Written task> Images do not belong in the copy. Retype all the entries below exactly.

Data for review>
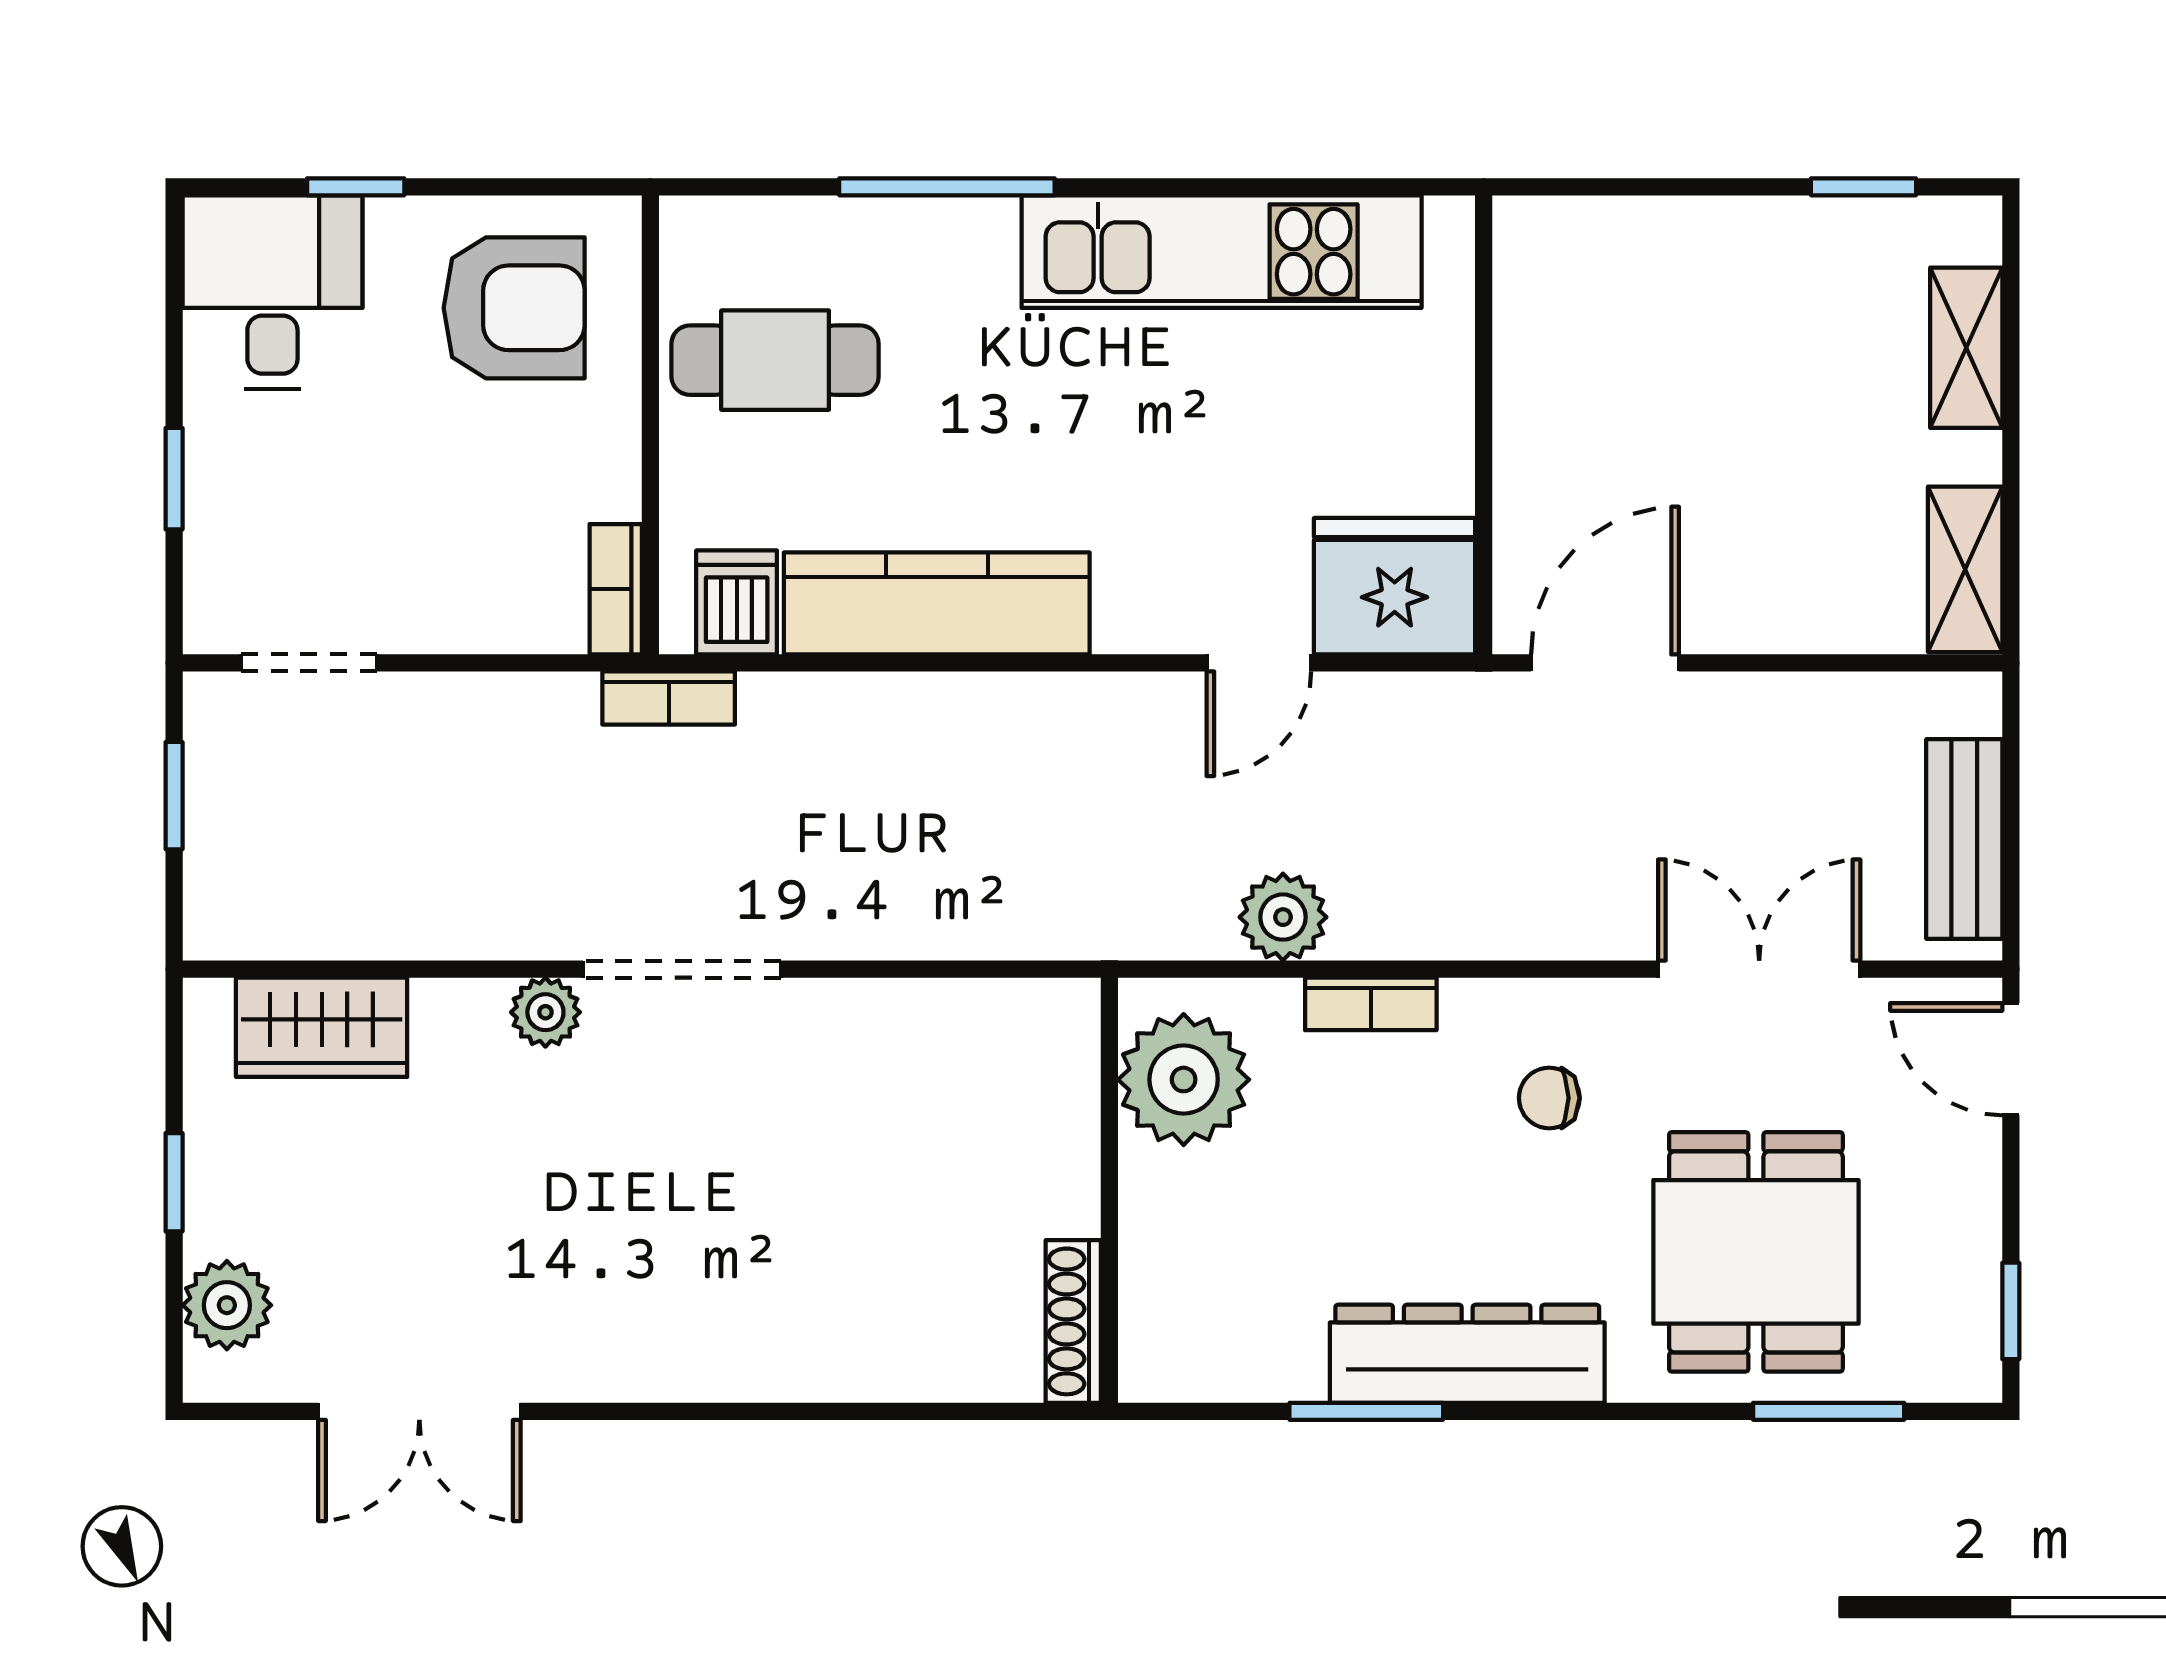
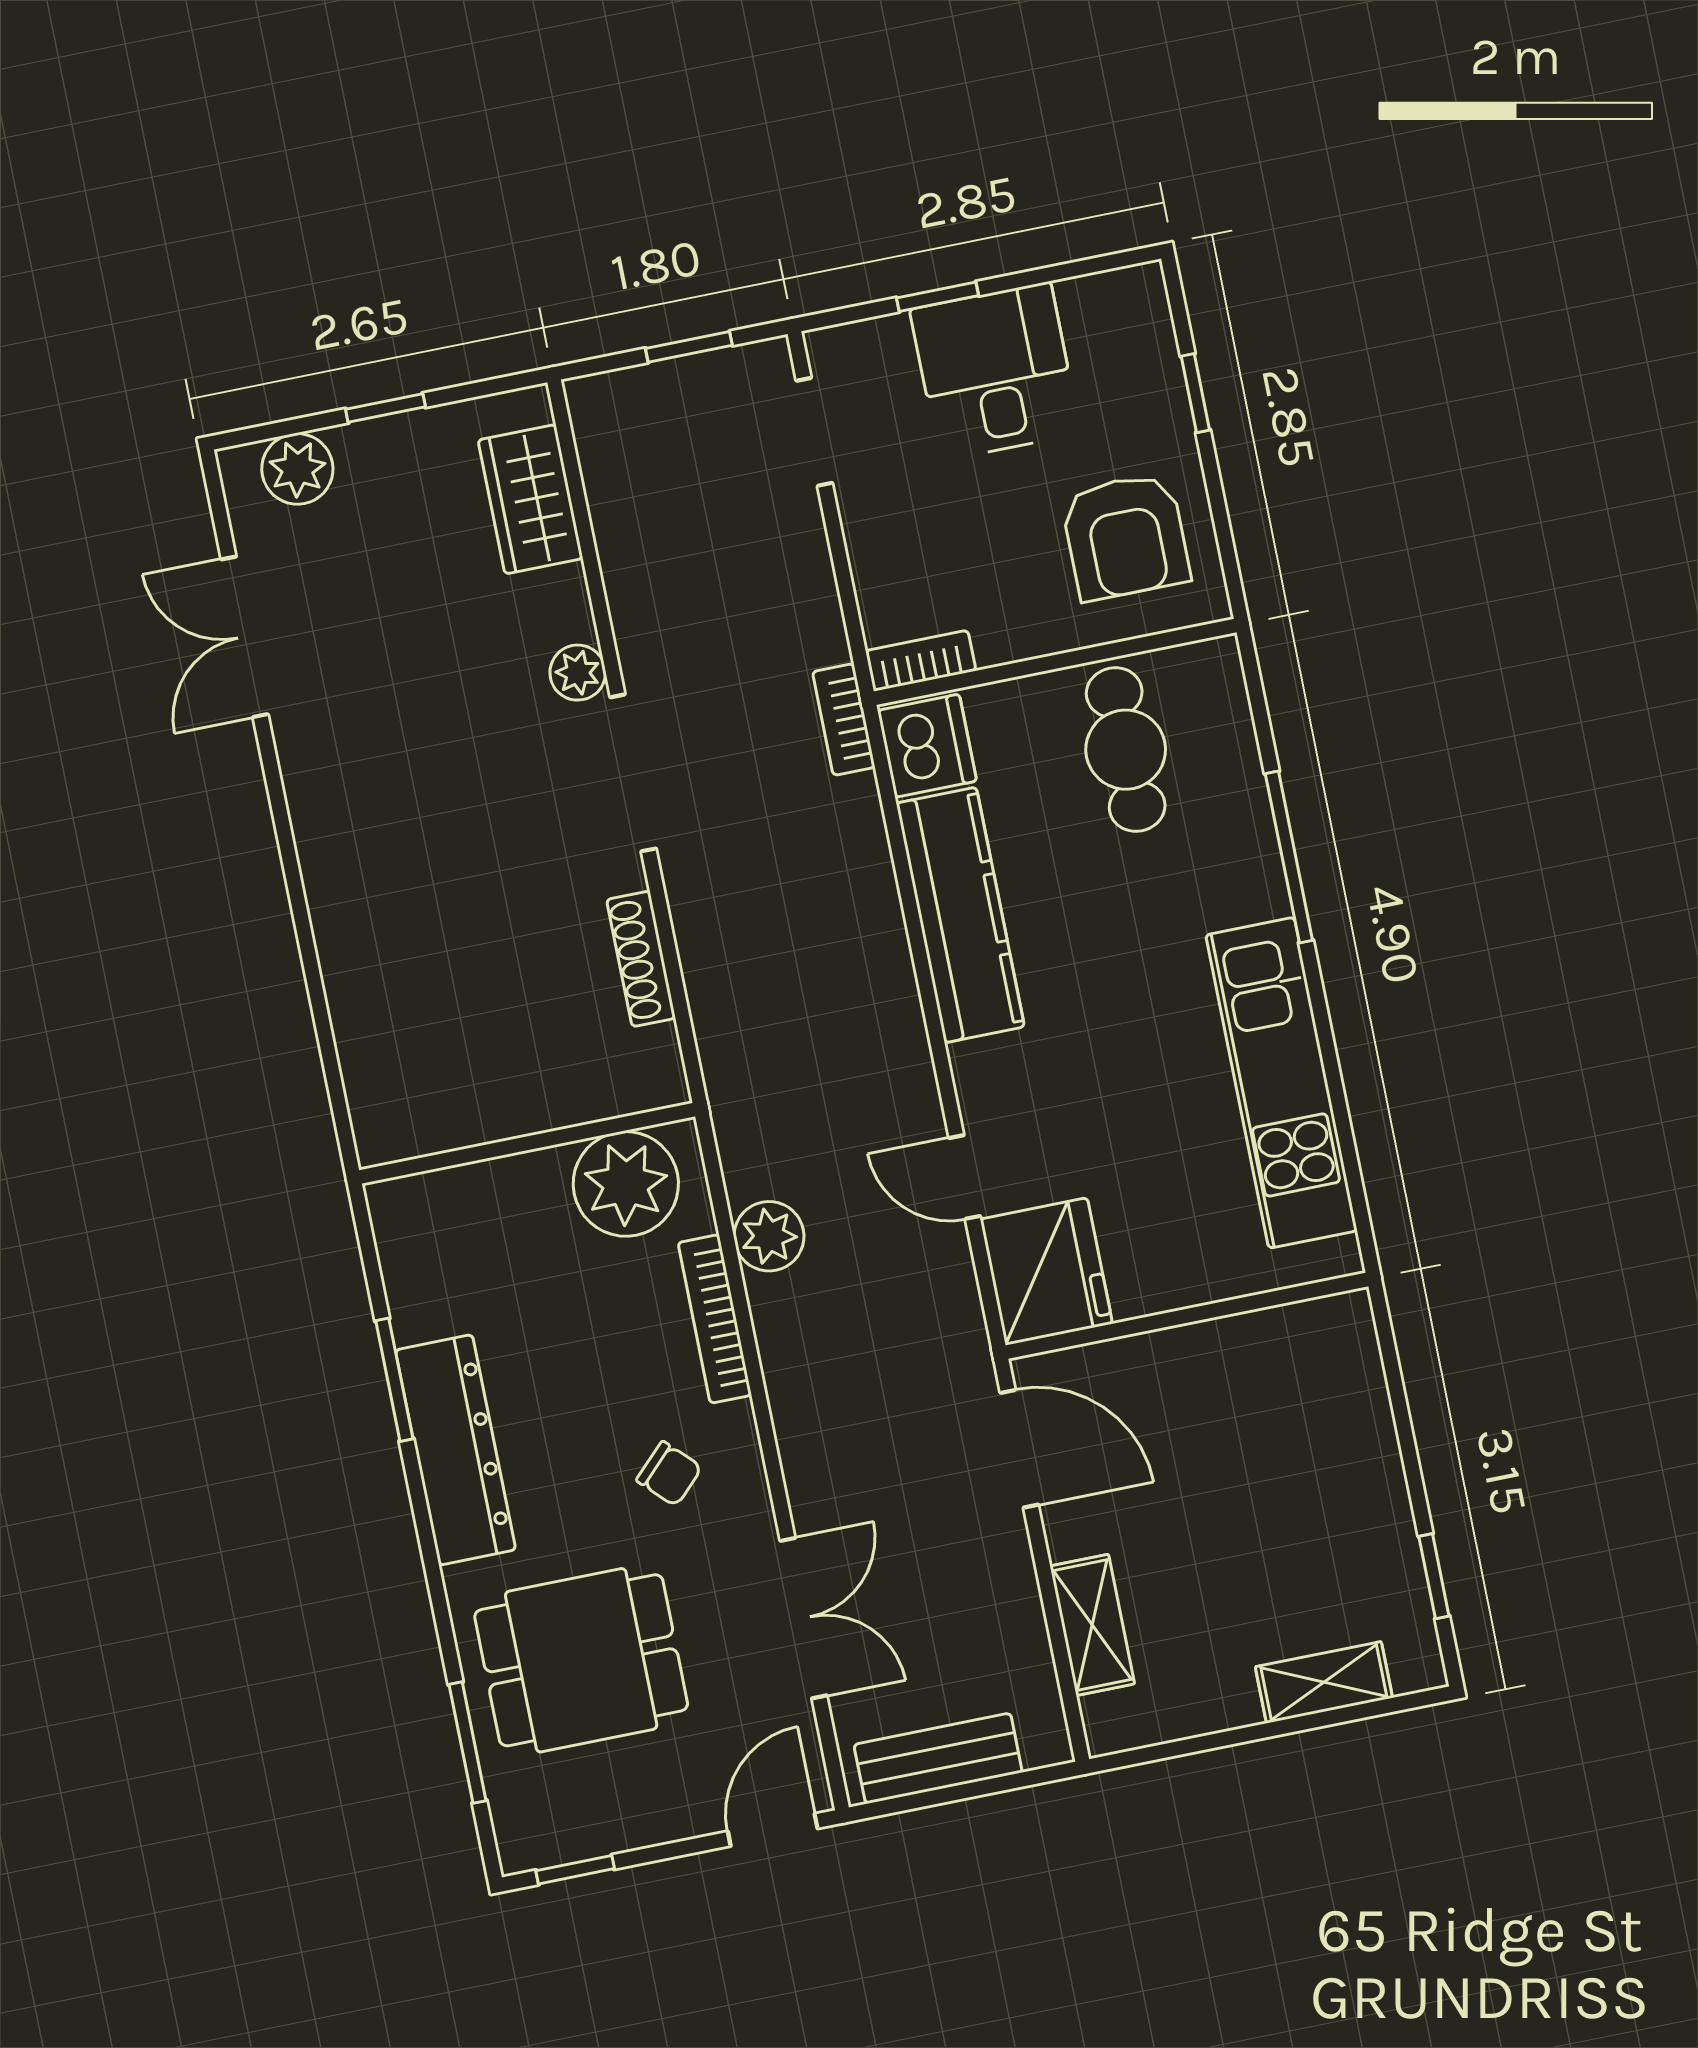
desk: (272, 292) -> (995, 371), moved, turned -90
shelving: (1965, 569) -> (1092, 1625), moved, turned 90
dishwasher: (737, 602) -> (927, 746), width x1.38
bookcase: (1371, 1004) -> (715, 1319), width x1.56
chair: (1549, 1098) -> (669, 1474), turned 135
shoe rack: (1073, 1321) -> (641, 959), moved, turned -90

Solution>
desk: (272, 292) -> (995, 371), moved, turned -90
shelving: (1965, 569) -> (1092, 1625), moved, turned 90
dishwasher: (737, 602) -> (927, 746), width x1.38
bookcase: (1371, 1004) -> (715, 1319), width x1.56
chair: (1549, 1098) -> (669, 1474), turned 135
shoe rack: (1073, 1321) -> (641, 959), moved, turned -90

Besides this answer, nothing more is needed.